Starting from the first line below, count the lines carrying the string "RESET" and answer with the count by itself.

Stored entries
━━━

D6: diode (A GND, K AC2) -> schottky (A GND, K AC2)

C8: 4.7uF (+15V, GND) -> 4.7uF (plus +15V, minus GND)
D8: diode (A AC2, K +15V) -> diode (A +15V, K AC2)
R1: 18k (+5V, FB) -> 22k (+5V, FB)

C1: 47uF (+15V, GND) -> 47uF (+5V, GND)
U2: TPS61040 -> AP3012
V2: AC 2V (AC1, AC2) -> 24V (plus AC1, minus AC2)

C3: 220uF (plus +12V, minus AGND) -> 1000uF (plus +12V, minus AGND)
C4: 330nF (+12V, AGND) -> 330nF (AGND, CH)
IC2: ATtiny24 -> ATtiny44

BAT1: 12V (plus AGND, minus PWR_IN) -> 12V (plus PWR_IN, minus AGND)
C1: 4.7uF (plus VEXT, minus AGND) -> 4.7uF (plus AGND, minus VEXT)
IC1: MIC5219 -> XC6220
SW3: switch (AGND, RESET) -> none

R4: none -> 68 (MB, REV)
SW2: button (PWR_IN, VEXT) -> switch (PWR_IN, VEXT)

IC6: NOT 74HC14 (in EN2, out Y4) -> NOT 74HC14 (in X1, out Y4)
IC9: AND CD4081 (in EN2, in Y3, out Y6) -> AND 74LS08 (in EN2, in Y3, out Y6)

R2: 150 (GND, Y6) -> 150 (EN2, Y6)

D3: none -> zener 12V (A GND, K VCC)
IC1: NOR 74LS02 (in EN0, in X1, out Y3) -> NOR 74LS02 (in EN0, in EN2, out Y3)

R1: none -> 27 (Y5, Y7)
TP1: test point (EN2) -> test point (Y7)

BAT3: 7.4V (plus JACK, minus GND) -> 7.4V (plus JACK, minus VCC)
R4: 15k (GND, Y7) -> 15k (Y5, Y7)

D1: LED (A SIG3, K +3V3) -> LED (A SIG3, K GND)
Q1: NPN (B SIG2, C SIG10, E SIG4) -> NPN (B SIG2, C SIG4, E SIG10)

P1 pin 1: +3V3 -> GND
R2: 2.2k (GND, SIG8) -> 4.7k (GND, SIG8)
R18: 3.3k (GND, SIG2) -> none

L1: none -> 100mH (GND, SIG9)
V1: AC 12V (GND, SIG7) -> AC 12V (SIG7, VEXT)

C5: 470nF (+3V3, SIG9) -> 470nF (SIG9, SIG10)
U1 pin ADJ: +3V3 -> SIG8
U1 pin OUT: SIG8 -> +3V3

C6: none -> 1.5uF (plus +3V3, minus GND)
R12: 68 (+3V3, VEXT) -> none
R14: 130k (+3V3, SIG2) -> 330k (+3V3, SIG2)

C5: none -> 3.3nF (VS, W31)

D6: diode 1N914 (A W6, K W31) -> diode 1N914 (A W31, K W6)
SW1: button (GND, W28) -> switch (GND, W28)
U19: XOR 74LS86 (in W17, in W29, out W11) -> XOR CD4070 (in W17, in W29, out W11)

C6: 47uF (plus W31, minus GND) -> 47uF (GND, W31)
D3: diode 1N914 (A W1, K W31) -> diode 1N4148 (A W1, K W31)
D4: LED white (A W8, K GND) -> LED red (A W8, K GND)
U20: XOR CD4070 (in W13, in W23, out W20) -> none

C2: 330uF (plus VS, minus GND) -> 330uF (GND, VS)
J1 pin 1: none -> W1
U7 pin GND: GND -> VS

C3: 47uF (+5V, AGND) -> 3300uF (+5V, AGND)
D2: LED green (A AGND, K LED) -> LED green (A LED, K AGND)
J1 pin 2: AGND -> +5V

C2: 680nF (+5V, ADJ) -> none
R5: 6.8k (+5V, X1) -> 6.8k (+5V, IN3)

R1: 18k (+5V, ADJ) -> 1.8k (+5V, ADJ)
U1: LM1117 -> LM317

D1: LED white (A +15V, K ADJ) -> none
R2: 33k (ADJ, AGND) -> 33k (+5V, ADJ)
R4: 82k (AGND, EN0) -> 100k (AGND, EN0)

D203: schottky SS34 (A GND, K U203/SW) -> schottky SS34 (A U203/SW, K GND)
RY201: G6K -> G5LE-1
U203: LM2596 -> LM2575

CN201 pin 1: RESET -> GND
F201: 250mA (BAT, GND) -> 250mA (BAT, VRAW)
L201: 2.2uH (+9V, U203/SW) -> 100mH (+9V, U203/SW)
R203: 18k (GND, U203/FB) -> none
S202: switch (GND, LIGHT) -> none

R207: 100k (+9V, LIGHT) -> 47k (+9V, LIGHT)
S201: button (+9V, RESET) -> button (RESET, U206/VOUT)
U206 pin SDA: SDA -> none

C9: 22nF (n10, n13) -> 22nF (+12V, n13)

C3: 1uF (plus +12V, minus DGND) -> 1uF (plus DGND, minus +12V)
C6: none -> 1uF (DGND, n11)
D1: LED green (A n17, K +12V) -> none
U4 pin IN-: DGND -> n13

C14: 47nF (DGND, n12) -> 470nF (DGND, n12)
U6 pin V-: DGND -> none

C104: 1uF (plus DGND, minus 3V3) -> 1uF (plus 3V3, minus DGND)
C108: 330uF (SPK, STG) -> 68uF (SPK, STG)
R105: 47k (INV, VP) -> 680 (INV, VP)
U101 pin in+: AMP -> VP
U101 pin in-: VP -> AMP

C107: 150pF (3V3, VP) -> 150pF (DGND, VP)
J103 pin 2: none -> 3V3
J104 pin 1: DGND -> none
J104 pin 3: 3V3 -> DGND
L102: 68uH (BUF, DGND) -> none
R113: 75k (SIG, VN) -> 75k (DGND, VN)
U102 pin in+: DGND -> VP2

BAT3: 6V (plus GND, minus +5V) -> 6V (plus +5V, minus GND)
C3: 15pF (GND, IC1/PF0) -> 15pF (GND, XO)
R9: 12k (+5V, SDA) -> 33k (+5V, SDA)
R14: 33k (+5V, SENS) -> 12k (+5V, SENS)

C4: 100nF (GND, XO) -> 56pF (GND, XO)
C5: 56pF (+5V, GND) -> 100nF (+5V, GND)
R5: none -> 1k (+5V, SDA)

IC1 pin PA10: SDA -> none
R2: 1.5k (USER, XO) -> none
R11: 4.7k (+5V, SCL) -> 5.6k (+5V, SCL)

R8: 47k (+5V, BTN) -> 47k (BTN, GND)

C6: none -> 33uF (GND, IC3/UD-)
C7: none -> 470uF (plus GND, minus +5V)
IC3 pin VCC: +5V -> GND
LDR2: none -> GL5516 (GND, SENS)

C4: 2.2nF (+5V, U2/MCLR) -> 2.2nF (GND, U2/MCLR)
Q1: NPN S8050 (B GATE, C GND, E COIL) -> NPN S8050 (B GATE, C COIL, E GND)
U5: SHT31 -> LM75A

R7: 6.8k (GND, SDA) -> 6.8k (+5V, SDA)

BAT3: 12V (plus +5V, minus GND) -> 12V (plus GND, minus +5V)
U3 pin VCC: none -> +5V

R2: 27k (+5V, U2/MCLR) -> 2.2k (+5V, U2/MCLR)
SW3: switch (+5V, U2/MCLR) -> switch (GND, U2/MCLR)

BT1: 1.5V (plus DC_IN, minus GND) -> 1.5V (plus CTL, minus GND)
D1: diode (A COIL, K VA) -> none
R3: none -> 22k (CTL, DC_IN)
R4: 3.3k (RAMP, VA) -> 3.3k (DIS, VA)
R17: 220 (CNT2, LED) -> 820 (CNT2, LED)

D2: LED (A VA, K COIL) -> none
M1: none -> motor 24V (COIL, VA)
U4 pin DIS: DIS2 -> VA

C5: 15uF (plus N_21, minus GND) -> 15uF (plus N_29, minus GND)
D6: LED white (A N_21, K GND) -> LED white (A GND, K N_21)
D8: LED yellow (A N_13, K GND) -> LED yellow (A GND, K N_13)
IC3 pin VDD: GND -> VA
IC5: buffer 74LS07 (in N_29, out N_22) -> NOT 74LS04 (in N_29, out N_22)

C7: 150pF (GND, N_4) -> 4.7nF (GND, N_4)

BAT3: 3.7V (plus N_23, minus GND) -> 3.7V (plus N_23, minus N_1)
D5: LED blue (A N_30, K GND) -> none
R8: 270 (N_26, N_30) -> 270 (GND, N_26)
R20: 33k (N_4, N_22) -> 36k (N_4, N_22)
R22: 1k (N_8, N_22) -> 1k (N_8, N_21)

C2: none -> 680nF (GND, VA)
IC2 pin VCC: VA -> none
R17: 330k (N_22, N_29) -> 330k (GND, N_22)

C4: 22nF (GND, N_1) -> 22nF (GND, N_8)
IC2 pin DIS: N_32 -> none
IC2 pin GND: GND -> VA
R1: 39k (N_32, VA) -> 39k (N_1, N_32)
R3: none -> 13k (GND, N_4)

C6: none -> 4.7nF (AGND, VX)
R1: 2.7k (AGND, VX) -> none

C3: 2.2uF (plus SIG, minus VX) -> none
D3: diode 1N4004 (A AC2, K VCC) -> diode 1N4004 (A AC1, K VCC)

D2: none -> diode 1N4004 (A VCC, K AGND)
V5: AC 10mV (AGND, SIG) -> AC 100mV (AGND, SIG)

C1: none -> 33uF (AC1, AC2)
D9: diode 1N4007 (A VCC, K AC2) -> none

━━━

Answer space:
3